• _What is needed_: Write the material out again, line by line, exactly as it is.

• _Data supplied_:
-- Begin --

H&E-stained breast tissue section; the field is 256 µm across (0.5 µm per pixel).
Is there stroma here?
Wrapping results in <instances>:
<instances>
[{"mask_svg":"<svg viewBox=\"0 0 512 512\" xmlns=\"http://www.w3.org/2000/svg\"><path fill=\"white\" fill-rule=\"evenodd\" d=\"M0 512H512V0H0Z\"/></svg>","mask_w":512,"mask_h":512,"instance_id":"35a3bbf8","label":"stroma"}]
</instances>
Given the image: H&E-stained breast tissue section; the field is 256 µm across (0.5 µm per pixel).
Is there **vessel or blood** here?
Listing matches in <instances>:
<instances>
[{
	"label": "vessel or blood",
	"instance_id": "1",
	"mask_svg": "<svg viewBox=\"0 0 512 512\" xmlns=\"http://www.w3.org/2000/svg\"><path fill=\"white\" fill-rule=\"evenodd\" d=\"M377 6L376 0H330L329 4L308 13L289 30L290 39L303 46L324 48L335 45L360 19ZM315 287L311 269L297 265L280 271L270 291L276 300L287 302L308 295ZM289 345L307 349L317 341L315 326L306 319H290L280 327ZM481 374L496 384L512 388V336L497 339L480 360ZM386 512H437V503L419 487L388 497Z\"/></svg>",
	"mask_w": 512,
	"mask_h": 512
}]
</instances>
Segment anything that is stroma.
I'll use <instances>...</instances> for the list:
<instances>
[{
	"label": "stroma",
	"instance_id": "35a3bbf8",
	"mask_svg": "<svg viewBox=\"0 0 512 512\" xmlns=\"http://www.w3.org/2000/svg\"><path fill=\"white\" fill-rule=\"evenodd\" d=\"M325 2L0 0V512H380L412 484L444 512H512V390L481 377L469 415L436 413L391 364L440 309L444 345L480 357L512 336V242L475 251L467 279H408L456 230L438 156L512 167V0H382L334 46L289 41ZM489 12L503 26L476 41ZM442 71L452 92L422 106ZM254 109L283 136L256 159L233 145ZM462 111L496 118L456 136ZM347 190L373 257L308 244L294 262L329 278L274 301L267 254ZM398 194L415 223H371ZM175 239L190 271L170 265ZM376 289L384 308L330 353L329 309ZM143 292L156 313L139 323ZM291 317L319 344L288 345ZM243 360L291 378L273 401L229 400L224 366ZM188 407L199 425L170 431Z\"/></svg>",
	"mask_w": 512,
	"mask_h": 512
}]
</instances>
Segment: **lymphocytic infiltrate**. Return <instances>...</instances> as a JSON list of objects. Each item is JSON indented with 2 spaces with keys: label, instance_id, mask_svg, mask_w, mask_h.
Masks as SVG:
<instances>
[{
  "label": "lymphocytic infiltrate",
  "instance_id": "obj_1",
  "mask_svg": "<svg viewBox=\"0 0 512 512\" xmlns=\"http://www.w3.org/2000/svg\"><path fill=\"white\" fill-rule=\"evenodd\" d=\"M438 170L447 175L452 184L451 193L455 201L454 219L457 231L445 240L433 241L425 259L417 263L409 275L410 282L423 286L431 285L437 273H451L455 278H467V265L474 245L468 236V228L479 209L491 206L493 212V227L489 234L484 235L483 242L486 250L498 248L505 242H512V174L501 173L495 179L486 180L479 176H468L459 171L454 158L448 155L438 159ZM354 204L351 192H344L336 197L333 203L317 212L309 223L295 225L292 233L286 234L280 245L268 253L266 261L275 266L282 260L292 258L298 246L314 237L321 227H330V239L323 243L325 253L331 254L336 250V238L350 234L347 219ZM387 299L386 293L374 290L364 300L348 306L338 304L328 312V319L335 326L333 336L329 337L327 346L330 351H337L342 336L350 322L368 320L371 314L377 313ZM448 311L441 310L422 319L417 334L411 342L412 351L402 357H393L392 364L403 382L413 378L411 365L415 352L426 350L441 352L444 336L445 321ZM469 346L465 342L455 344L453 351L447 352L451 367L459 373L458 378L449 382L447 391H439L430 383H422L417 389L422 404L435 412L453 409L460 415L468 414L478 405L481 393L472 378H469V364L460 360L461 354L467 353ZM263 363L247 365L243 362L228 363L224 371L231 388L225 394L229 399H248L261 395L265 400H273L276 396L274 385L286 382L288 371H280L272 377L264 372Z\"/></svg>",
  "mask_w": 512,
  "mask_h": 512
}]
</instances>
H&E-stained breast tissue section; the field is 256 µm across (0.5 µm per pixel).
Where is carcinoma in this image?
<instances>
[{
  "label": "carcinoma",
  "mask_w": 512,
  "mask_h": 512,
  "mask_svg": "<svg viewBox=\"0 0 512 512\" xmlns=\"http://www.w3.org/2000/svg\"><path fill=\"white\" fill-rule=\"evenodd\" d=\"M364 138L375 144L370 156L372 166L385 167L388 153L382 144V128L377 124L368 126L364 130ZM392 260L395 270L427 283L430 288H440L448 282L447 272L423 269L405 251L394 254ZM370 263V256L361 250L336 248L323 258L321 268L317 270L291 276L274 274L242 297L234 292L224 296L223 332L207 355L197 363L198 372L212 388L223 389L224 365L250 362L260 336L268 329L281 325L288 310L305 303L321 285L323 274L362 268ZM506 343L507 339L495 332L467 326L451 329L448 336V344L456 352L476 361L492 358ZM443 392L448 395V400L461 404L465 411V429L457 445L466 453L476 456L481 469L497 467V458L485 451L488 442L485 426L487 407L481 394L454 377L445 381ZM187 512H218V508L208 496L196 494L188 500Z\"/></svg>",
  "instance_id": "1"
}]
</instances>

-- End --

• _Reply_:
H&E-stained breast tissue section; the field is 256 µm across (0.5 µm per pixel).
Is there stroma here?
Wrapping results in <instances>:
<instances>
[{"mask_svg":"<svg viewBox=\"0 0 512 512\" xmlns=\"http://www.w3.org/2000/svg\"><path fill=\"white\" fill-rule=\"evenodd\" d=\"M0 512H512V0H0Z\"/></svg>","mask_w":512,"mask_h":512,"instance_id":"35a3bbf8","label":"stroma"}]
</instances>
Given the image: H&E-stained breast tissue section; the field is 256 µm across (0.5 µm per pixel).
Is there **vessel or blood** here?
Listing matches in <instances>:
<instances>
[{
	"label": "vessel or blood",
	"instance_id": "1",
	"mask_svg": "<svg viewBox=\"0 0 512 512\" xmlns=\"http://www.w3.org/2000/svg\"><path fill=\"white\" fill-rule=\"evenodd\" d=\"M377 6L376 0H330L329 4L308 13L289 30L290 39L303 46L324 48L335 45L360 19ZM315 287L311 269L297 265L280 271L270 291L276 300L287 302L308 295ZM289 345L307 349L317 341L315 326L306 319H290L280 327ZM481 374L496 384L512 388V336L497 339L480 360ZM386 512H437V503L419 487L388 497Z\"/></svg>",
	"mask_w": 512,
	"mask_h": 512
}]
</instances>
Segment anything that is stroma.
I'll use <instances>...</instances> for the list:
<instances>
[{
	"label": "stroma",
	"instance_id": "35a3bbf8",
	"mask_svg": "<svg viewBox=\"0 0 512 512\" xmlns=\"http://www.w3.org/2000/svg\"><path fill=\"white\" fill-rule=\"evenodd\" d=\"M325 2L0 0V512H380L412 484L444 512H512V390L481 377L469 415L436 413L391 364L440 309L444 345L480 357L512 336V242L475 251L467 279H408L456 230L438 156L512 167V0H382L334 46L289 41ZM489 12L503 26L476 41ZM442 71L452 92L422 106ZM254 109L283 136L256 159L233 145ZM462 111L496 118L456 136ZM347 190L373 257L308 244L294 262L329 278L274 301L267 254ZM398 194L415 223H371ZM175 239L190 271L170 265ZM376 289L384 308L330 353L329 309ZM143 292L156 313L139 323ZM291 317L319 344L288 345ZM243 360L291 378L273 401L229 400L224 366ZM188 407L199 425L170 431Z\"/></svg>",
	"mask_w": 512,
	"mask_h": 512
}]
</instances>
Segment: **lymphocytic infiltrate**. Return <instances>...</instances> as a JSON list of objects. Each item is JSON indented with 2 spaces with keys: label, instance_id, mask_svg, mask_w, mask_h.
Masks as SVG:
<instances>
[{
  "label": "lymphocytic infiltrate",
  "instance_id": "obj_1",
  "mask_svg": "<svg viewBox=\"0 0 512 512\" xmlns=\"http://www.w3.org/2000/svg\"><path fill=\"white\" fill-rule=\"evenodd\" d=\"M438 170L447 175L452 184L451 193L455 201L454 219L457 231L445 240L433 241L425 259L417 263L409 275L410 282L423 286L431 285L437 273H451L455 278H467V265L474 245L468 236V228L479 209L491 206L493 212V227L489 234L484 235L483 242L486 250L498 248L505 242H512V174L501 173L495 179L486 180L479 176H468L459 171L454 158L448 155L438 159ZM354 204L351 192H344L336 197L333 203L317 212L309 223L295 225L292 233L286 234L280 245L268 253L266 261L275 266L282 260L292 258L298 246L314 237L321 227H330V239L323 243L325 253L331 254L336 250V238L350 234L347 219ZM387 299L386 293L374 290L364 300L348 306L338 304L328 312V319L335 326L333 336L329 337L327 346L330 351H337L342 336L350 322L368 320L371 314L377 313ZM448 311L441 310L422 319L417 334L411 342L412 351L402 357H393L392 364L403 382L413 378L411 365L415 352L426 350L441 352L444 336L445 321ZM469 346L465 342L455 344L453 351L447 352L451 367L459 373L458 378L449 382L447 391H439L430 383H422L417 389L422 404L435 412L453 409L460 415L468 414L478 405L481 393L472 378H469V364L460 360L461 354L467 353ZM263 363L247 365L243 362L228 363L224 371L231 388L225 394L229 399H248L261 395L265 400H273L276 396L274 385L286 382L288 371H280L272 377L264 372Z\"/></svg>",
  "mask_w": 512,
  "mask_h": 512
}]
</instances>
H&E-stained breast tissue section; the field is 256 µm across (0.5 µm per pixel).
Where is carcinoma in this image?
<instances>
[{
  "label": "carcinoma",
  "mask_w": 512,
  "mask_h": 512,
  "mask_svg": "<svg viewBox=\"0 0 512 512\" xmlns=\"http://www.w3.org/2000/svg\"><path fill=\"white\" fill-rule=\"evenodd\" d=\"M364 138L375 144L370 156L372 166L385 167L388 153L382 144V128L377 124L368 126L364 130ZM392 260L395 270L427 283L430 288H440L448 282L447 272L423 269L405 251L394 254ZM370 263V256L361 250L336 248L323 258L321 268L317 270L291 276L274 274L242 297L234 292L224 296L223 332L207 355L197 363L198 372L212 388L223 389L224 365L250 362L260 336L268 329L281 325L288 310L305 303L321 285L323 274L362 268ZM506 343L507 339L495 332L467 326L451 329L448 336V344L456 352L476 361L492 358ZM443 392L448 395V400L461 404L465 411V429L457 445L466 453L476 456L481 469L497 467V458L485 451L488 442L485 426L487 407L481 394L454 377L445 381ZM187 512H218V508L208 496L196 494L188 500Z\"/></svg>",
  "instance_id": "1"
}]
</instances>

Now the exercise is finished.